▶ [TASK PROMPT]
Word for word, restate the lines from the one containing "yellow rectangle: rotated" through the last line of the material, and include no pictures.

———

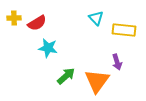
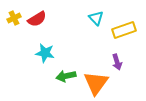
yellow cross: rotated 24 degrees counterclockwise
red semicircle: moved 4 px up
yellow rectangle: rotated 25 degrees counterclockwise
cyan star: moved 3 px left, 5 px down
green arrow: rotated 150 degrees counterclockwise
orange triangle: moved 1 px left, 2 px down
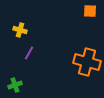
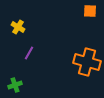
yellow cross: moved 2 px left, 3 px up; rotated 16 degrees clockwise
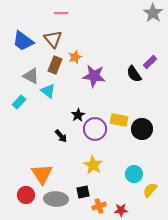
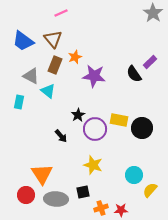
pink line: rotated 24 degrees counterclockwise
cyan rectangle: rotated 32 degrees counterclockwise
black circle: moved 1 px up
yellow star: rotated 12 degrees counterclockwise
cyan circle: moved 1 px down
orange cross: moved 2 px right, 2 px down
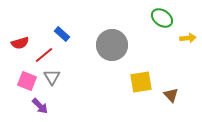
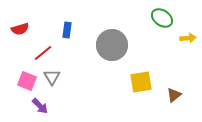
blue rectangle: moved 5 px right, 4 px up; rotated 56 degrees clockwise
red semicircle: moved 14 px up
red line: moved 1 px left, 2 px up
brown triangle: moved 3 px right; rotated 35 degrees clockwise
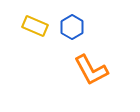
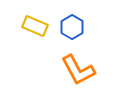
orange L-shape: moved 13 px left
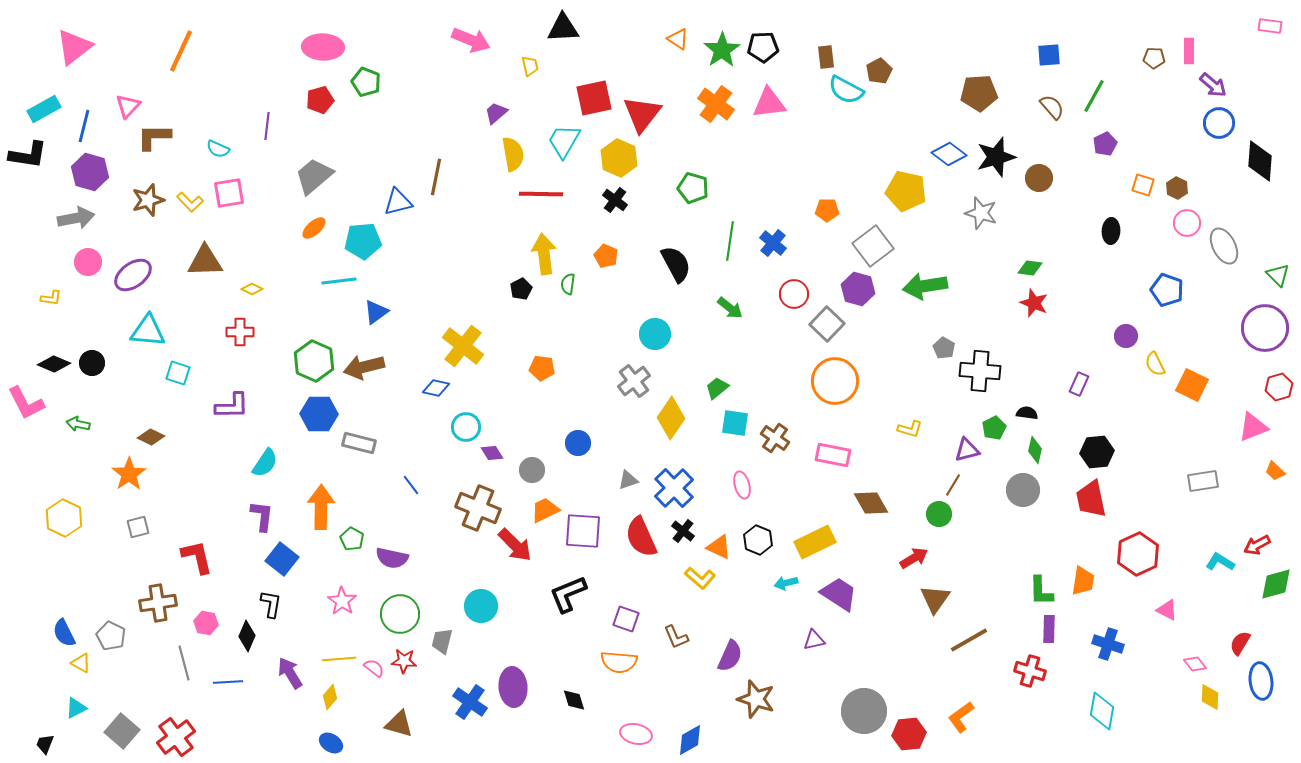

———

▶ [ANSWER]
yellow rectangle: rotated 25 degrees counterclockwise
cyan star: moved 3 px left, 5 px down
green arrow: rotated 150 degrees counterclockwise
orange triangle: moved 1 px left, 2 px down
yellow cross: moved 2 px left, 3 px up; rotated 16 degrees clockwise
pink line: rotated 24 degrees counterclockwise
cyan rectangle: rotated 32 degrees counterclockwise
black circle: moved 1 px up
yellow star: rotated 12 degrees counterclockwise
cyan circle: moved 1 px down
orange cross: moved 2 px right, 2 px down
blue rectangle: moved 5 px right, 4 px up; rotated 56 degrees clockwise
red semicircle: moved 14 px up
red line: moved 1 px left, 2 px up
brown triangle: moved 3 px right; rotated 35 degrees clockwise
orange L-shape: moved 13 px left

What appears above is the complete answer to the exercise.